::: DATA PROVIDED :::
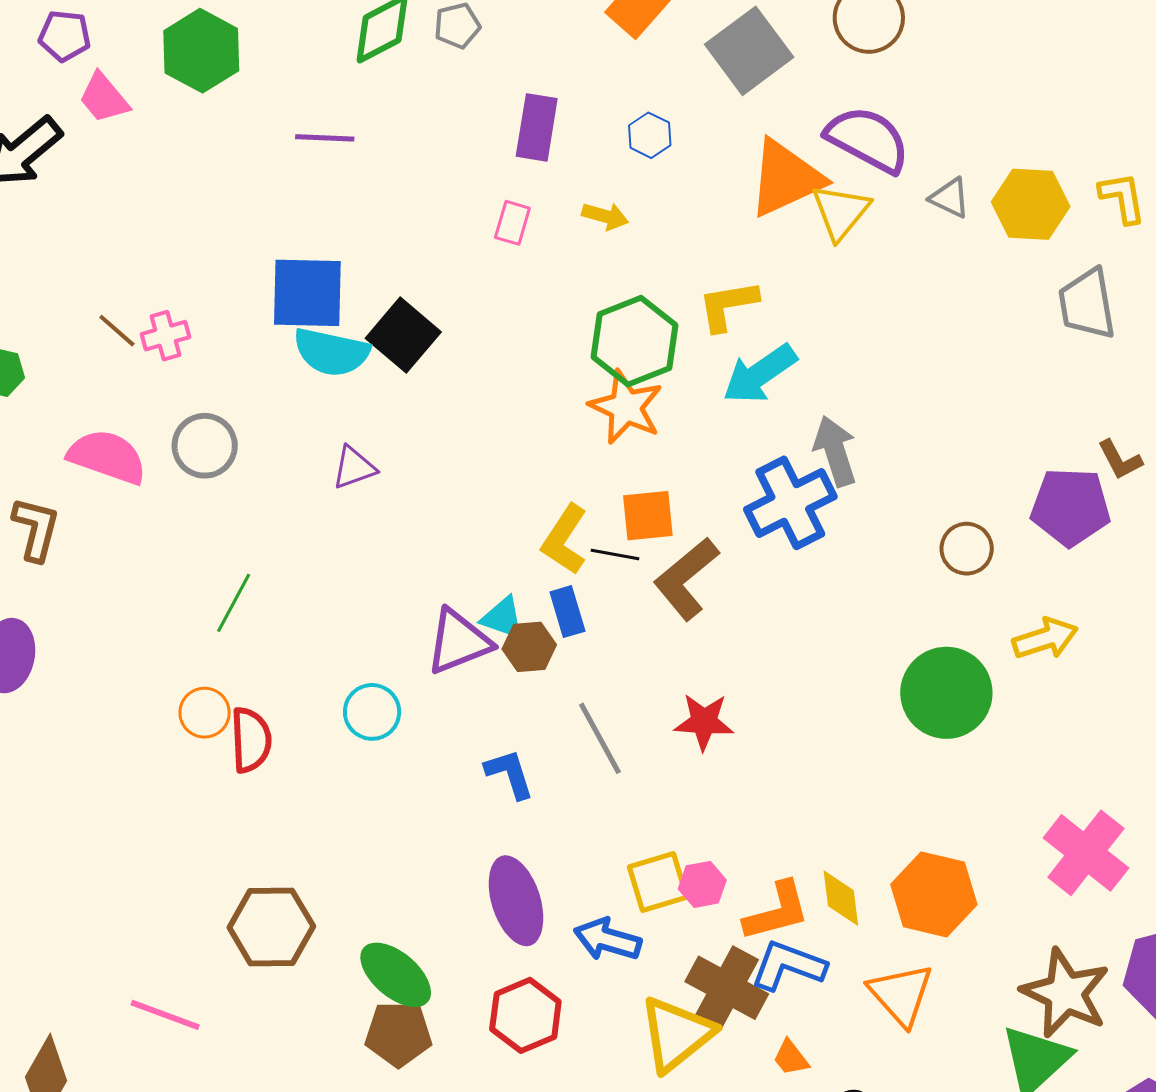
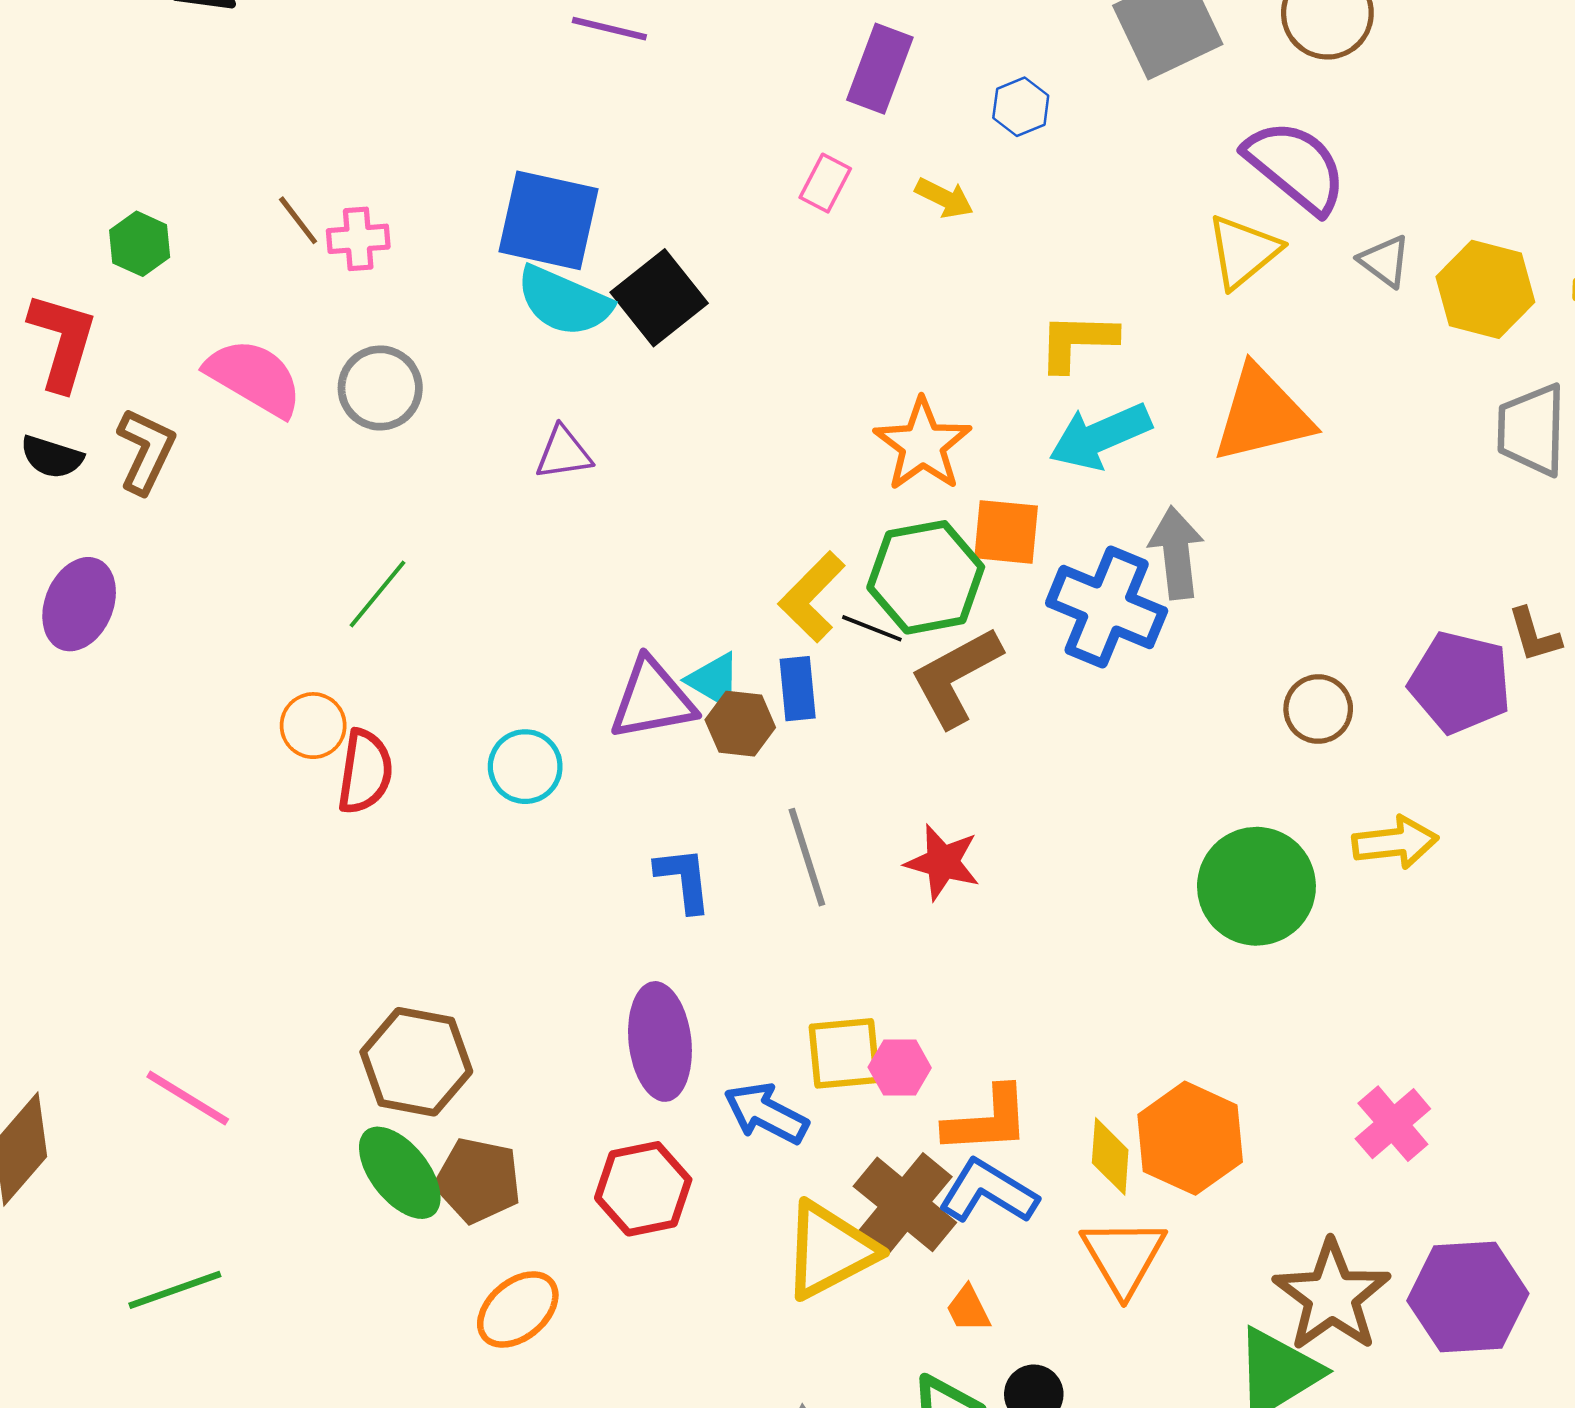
orange triangle: (786, 178) -> (1262, 415), moved
green hexagon: (635, 341) -> (926, 577), moved
blue cross: (790, 503) -> (1107, 607), turned 38
orange square: (648, 516) -> (1006, 532), moved
pink cross: (1086, 853) -> (1393, 1124), size x0.7
yellow diamond: (841, 898) -> (1110, 1156), moved
brown hexagon: (271, 927) -> (416, 1062), moved
green ellipse: (396, 975) -> (400, 1173), moved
:::
§ AIM OF THE EXERCISE
Without the pictures, give back the entries exactly.

§ RESULT FOR THIS TASK
orange triangle: (786, 178) -> (1262, 415), moved
green hexagon: (635, 341) -> (926, 577), moved
blue cross: (790, 503) -> (1107, 607), turned 38
orange square: (648, 516) -> (1006, 532), moved
pink cross: (1086, 853) -> (1393, 1124), size x0.7
yellow diamond: (841, 898) -> (1110, 1156), moved
brown hexagon: (271, 927) -> (416, 1062), moved
green ellipse: (396, 975) -> (400, 1173), moved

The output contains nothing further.